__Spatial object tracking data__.
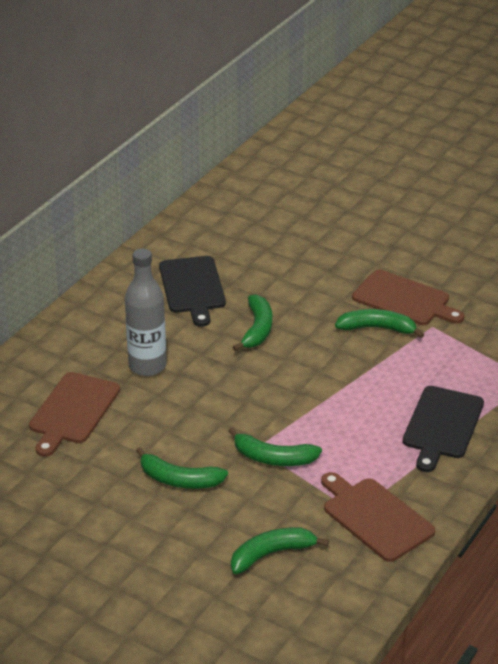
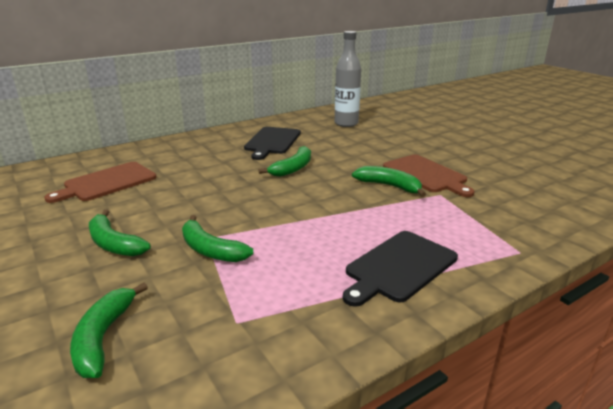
camera: 25 degrees right, 10 degrees down
(147, 366) = (191, 171): grey bottle -> grey bottle (346, 123)
(271, 554) = (103, 337): green banana -> green banana turned 90 degrees counterclockwise
(375, 517) = (252, 335): brown cutting board -> none

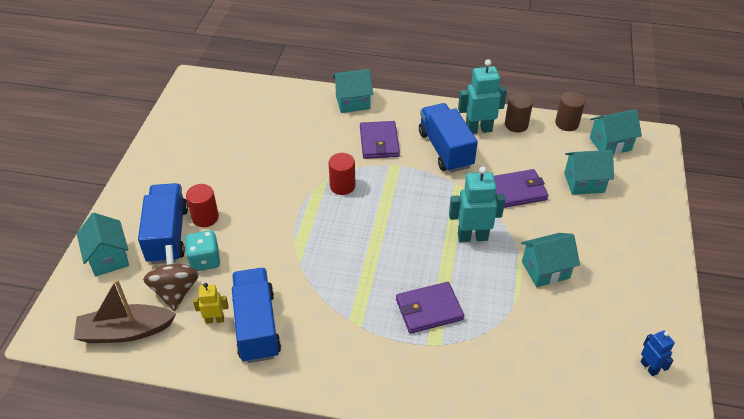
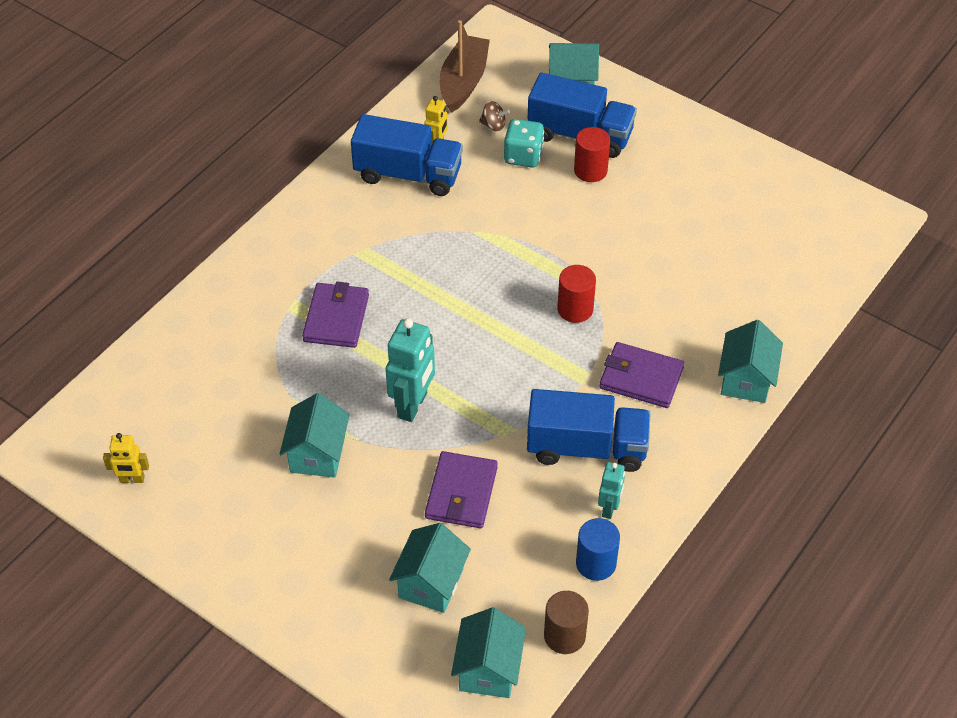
camera: 115 degrees right, 5 degrees up
(175, 291) = (493, 125): brown spinning top -> brown spinning top, size x0.51
(478, 129) = (609, 508): turquoise robot -> turquoise robot, size x0.56
(516, 125) = (596, 563): brown cylinder -> blue cylinder
(649, 367) = (132, 479): blue robot -> yellow robot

__Work required__.
In the records above, find the line that contains "(375, 517) = (252, 335): brown", then write it out along with every line after it, exactly, through the last one. Leave the pictures out.

__Expected output__.
(375, 517) = (252, 335): brown cutting board -> none

camera: 115 degrees right, 5 degrees up
(175, 291) = (493, 125): brown spinning top -> brown spinning top, size x0.51
(478, 129) = (609, 508): turquoise robot -> turquoise robot, size x0.56
(516, 125) = (596, 563): brown cylinder -> blue cylinder
(649, 367) = (132, 479): blue robot -> yellow robot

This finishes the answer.